__SHORT PROBLEM__
Please copy each of the following items word for word, keeping every line as it is.

__PROVIDED ENTRIES__
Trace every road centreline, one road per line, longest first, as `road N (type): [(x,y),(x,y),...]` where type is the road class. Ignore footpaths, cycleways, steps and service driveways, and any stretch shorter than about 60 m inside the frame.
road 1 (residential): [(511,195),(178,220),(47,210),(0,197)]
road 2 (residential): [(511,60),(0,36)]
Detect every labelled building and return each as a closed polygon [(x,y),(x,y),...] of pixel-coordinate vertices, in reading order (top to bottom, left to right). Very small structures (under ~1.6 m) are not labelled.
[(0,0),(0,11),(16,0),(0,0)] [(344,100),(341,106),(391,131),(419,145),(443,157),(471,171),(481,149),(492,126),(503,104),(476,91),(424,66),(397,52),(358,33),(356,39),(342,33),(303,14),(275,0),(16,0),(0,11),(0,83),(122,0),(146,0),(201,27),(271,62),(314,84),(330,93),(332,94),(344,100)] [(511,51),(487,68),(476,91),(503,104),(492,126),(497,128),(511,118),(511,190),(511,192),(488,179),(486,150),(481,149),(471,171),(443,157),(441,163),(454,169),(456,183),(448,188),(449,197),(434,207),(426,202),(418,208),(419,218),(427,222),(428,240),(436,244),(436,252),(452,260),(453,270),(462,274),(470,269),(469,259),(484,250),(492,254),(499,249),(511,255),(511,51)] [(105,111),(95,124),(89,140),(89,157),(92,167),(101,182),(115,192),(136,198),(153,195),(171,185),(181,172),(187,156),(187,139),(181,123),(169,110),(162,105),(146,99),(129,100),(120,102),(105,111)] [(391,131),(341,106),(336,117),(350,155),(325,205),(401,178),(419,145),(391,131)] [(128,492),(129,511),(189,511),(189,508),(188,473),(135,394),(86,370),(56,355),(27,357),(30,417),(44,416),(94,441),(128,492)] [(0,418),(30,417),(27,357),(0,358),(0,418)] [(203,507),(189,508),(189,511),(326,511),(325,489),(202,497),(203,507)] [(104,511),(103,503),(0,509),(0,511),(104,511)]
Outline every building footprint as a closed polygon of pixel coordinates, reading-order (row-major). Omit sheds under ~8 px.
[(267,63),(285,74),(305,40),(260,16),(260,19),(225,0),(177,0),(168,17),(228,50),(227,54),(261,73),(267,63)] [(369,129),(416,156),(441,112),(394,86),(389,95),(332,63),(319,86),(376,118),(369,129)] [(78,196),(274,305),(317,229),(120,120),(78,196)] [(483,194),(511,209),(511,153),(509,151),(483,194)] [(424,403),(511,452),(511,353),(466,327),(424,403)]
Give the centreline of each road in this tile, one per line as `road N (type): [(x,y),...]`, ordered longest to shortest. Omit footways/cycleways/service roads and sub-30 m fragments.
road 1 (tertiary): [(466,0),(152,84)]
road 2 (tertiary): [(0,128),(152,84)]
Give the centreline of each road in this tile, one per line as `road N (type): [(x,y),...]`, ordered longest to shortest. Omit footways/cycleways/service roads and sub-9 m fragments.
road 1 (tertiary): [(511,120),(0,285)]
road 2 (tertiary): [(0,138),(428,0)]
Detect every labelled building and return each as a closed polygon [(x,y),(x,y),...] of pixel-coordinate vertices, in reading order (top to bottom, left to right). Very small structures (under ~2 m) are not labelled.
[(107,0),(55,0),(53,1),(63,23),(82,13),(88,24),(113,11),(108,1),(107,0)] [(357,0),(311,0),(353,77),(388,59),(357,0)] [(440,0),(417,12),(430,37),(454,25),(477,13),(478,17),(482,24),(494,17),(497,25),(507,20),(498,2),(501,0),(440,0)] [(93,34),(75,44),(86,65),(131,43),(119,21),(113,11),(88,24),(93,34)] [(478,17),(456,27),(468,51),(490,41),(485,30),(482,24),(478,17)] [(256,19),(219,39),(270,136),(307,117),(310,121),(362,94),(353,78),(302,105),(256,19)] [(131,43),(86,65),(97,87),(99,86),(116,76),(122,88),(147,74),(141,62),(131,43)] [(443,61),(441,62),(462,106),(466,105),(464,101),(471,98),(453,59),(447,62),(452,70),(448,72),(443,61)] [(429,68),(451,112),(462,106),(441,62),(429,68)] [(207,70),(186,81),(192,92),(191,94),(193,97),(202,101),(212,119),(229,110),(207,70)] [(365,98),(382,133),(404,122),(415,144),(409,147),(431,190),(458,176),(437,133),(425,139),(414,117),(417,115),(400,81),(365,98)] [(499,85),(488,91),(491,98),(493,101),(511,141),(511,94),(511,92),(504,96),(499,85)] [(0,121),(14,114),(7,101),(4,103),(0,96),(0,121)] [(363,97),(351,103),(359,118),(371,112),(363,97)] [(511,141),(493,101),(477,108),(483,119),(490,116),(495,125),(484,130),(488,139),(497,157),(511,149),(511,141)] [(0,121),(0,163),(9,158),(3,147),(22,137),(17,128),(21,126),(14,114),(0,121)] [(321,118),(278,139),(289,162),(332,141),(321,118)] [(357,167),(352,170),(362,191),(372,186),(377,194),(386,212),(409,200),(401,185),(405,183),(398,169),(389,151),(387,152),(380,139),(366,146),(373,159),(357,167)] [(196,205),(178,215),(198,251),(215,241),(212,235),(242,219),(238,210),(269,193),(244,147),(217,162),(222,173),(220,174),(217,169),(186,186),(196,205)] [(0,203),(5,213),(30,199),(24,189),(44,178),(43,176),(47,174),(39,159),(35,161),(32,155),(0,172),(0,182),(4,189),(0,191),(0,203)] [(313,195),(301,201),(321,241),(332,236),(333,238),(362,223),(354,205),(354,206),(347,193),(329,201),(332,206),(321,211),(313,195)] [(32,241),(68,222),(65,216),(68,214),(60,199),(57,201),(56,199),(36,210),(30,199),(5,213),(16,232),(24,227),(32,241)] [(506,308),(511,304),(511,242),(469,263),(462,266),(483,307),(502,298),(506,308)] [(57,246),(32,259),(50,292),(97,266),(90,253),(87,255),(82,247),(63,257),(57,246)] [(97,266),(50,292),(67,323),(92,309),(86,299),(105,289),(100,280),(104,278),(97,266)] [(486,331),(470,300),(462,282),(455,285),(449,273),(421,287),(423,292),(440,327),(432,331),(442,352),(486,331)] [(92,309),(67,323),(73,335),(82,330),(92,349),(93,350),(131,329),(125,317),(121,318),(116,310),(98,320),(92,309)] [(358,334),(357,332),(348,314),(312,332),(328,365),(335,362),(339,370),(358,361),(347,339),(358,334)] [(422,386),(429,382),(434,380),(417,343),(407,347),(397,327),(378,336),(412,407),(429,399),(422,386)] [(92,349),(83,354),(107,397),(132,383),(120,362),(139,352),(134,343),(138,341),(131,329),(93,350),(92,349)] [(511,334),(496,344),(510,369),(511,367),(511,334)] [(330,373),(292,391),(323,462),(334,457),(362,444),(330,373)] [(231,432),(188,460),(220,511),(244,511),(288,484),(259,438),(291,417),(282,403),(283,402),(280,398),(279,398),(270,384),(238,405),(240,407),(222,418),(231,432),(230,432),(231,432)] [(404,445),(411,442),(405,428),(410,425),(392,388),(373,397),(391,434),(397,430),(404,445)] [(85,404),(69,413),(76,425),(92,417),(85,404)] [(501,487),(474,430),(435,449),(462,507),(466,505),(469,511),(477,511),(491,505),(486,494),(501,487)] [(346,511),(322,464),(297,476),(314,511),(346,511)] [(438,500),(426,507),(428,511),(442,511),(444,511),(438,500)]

__TASK SOLUTION__
Trace every road centreline, one road per line, longest first, as `road N (type): [(x,y),(x,y),...]` where type is the road class. Ignore footpaths, cycleways, steps and service driveways, and any stretch shorter than about 60 m inside the frame.
road 1 (residential): [(511,195),(178,220),(47,210),(0,197)]
road 2 (residential): [(511,60),(0,36)]
Detect every labelled building and return each as a closed polygon [(x,y),(x,y),...] of pixel-coordinate vertices, in reading order (top to bottom, left to right). Very small structures (under ~1.6 m) are not labelled.
[(0,0),(0,11),(16,0),(0,0)] [(344,100),(341,106),(391,131),(419,145),(443,157),(471,171),(481,149),(492,126),(503,104),(476,91),(424,66),(397,52),(358,33),(356,39),(342,33),(303,14),(275,0),(16,0),(0,11),(0,83),(122,0),(146,0),(201,27),(271,62),(314,84),(330,93),(332,94),(344,100)] [(511,51),(487,68),(476,91),(503,104),(492,126),(497,128),(511,118),(511,190),(511,192),(488,179),(486,150),(481,149),(471,171),(443,157),(441,163),(454,169),(456,183),(448,188),(449,197),(434,207),(426,202),(418,208),(419,218),(427,222),(428,240),(436,244),(436,252),(452,260),(453,270),(462,274),(470,269),(469,259),(484,250),(492,254),(499,249),(511,255),(511,51)] [(105,111),(95,124),(89,140),(89,157),(92,167),(101,182),(115,192),(136,198),(153,195),(171,185),(181,172),(187,156),(187,139),(181,123),(169,110),(162,105),(146,99),(129,100),(120,102),(105,111)] [(391,131),(341,106),(336,117),(350,155),(325,205),(401,178),(419,145),(391,131)] [(128,492),(129,511),(189,511),(189,508),(188,473),(135,394),(86,370),(56,355),(27,357),(30,417),(44,416),(94,441),(128,492)] [(0,418),(30,417),(27,357),(0,358),(0,418)] [(203,507),(189,508),(189,511),(326,511),(325,489),(202,497),(203,507)] [(104,511),(103,503),(0,509),(0,511),(104,511)]
Outline every building footprint as a closed polygon of pixel coordinates, reading-order (row-major). Omit sheds under ~8 px.
[(267,63),(285,74),(305,40),(260,16),(260,19),(225,0),(177,0),(168,17),(228,50),(227,54),(261,73),(267,63)] [(369,129),(416,156),(441,112),(394,86),(389,95),(332,63),(319,86),(376,118),(369,129)] [(78,196),(274,305),(317,229),(120,120),(78,196)] [(483,194),(511,209),(511,153),(509,151),(483,194)] [(424,403),(511,452),(511,353),(466,327),(424,403)]
Give the centreline of each road in this tile, one per line as `road N (type): [(x,y),...]`, ordered longest to shortest. Omit footways/cycleways/service roads and sub-30 m fragments.
road 1 (tertiary): [(466,0),(152,84)]
road 2 (tertiary): [(0,128),(152,84)]
Give the centreline of each road in this tile, one per line as `road N (type): [(x,y),...]`, ordered longest to shortest. Omit footways/cycleways/service roads and sub-9 m fragments.
road 1 (tertiary): [(511,120),(0,285)]
road 2 (tertiary): [(0,138),(428,0)]
Detect every labelled building and return each as a closed polygon [(x,y),(x,y),...] of pixel-coordinate vertices, in reading order (top to bottom, left to right). Very small structures (under ~2 m) are not labelled.
[(107,0),(55,0),(53,1),(63,23),(82,13),(88,24),(113,11),(108,1),(107,0)] [(357,0),(311,0),(353,77),(388,59),(357,0)] [(440,0),(417,12),(430,37),(454,25),(477,13),(478,17),(482,24),(494,17),(497,25),(507,20),(498,2),(501,0),(440,0)] [(93,34),(75,44),(86,65),(131,43),(119,21),(113,11),(88,24),(93,34)] [(478,17),(456,27),(468,51),(490,41),(485,30),(482,24),(478,17)] [(256,19),(219,39),(270,136),(307,117),(310,121),(362,94),(353,78),(302,105),(256,19)] [(131,43),(86,65),(97,87),(99,86),(116,76),(122,88),(147,74),(141,62),(131,43)] [(443,61),(441,62),(462,106),(466,105),(464,101),(471,98),(453,59),(447,62),(452,70),(448,72),(443,61)] [(429,68),(451,112),(462,106),(441,62),(429,68)] [(207,70),(186,81),(192,92),(191,94),(193,97),(202,101),(212,119),(229,110),(207,70)] [(365,98),(382,133),(404,122),(415,144),(409,147),(431,190),(458,176),(437,133),(425,139),(414,117),(417,115),(400,81),(365,98)] [(499,85),(488,91),(491,98),(493,101),(511,141),(511,94),(511,92),(504,96),(499,85)] [(0,121),(14,114),(7,101),(4,103),(0,96),(0,121)] [(363,97),(351,103),(359,118),(371,112),(363,97)] [(511,141),(493,101),(477,108),(483,119),(490,116),(495,125),(484,130),(488,139),(497,157),(511,149),(511,141)] [(0,121),(0,163),(9,158),(3,147),(22,137),(17,128),(21,126),(14,114),(0,121)] [(321,118),(278,139),(289,162),(332,141),(321,118)] [(357,167),(352,170),(362,191),(372,186),(377,194),(386,212),(409,200),(401,185),(405,183),(398,169),(389,151),(387,152),(380,139),(366,146),(373,159),(357,167)] [(196,205),(178,215),(198,251),(215,241),(212,235),(242,219),(238,210),(269,193),(244,147),(217,162),(222,173),(220,174),(217,169),(186,186),(196,205)] [(0,203),(5,213),(30,199),(24,189),(44,178),(43,176),(47,174),(39,159),(35,161),(32,155),(0,172),(0,182),(4,189),(0,191),(0,203)] [(313,195),(301,201),(321,241),(332,236),(333,238),(362,223),(354,205),(354,206),(347,193),(329,201),(332,206),(321,211),(313,195)] [(32,241),(68,222),(65,216),(68,214),(60,199),(57,201),(56,199),(36,210),(30,199),(5,213),(16,232),(24,227),(32,241)] [(506,308),(511,304),(511,242),(469,263),(462,266),(483,307),(502,298),(506,308)] [(57,246),(32,259),(50,292),(97,266),(90,253),(87,255),(82,247),(63,257),(57,246)] [(97,266),(50,292),(67,323),(92,309),(86,299),(105,289),(100,280),(104,278),(97,266)] [(486,331),(470,300),(462,282),(455,285),(449,273),(421,287),(423,292),(440,327),(432,331),(442,352),(486,331)] [(92,309),(67,323),(73,335),(82,330),(92,349),(93,350),(131,329),(125,317),(121,318),(116,310),(98,320),(92,309)] [(358,334),(357,332),(348,314),(312,332),(328,365),(335,362),(339,370),(358,361),(347,339),(358,334)] [(422,386),(429,382),(434,380),(417,343),(407,347),(397,327),(378,336),(412,407),(429,399),(422,386)] [(92,349),(83,354),(107,397),(132,383),(120,362),(139,352),(134,343),(138,341),(131,329),(93,350),(92,349)] [(511,334),(496,344),(510,369),(511,367),(511,334)] [(330,373),(292,391),(323,462),(334,457),(362,444),(330,373)] [(231,432),(188,460),(220,511),(244,511),(288,484),(259,438),(291,417),(282,403),(283,402),(280,398),(279,398),(270,384),(238,405),(240,407),(222,418),(231,432),(230,432),(231,432)] [(404,445),(411,442),(405,428),(410,425),(392,388),(373,397),(391,434),(397,430),(404,445)] [(85,404),(69,413),(76,425),(92,417),(85,404)] [(501,487),(474,430),(435,449),(462,507),(466,505),(469,511),(477,511),(491,505),(486,494),(501,487)] [(346,511),(322,464),(297,476),(314,511),(346,511)] [(438,500),(426,507),(428,511),(442,511),(444,511),(438,500)]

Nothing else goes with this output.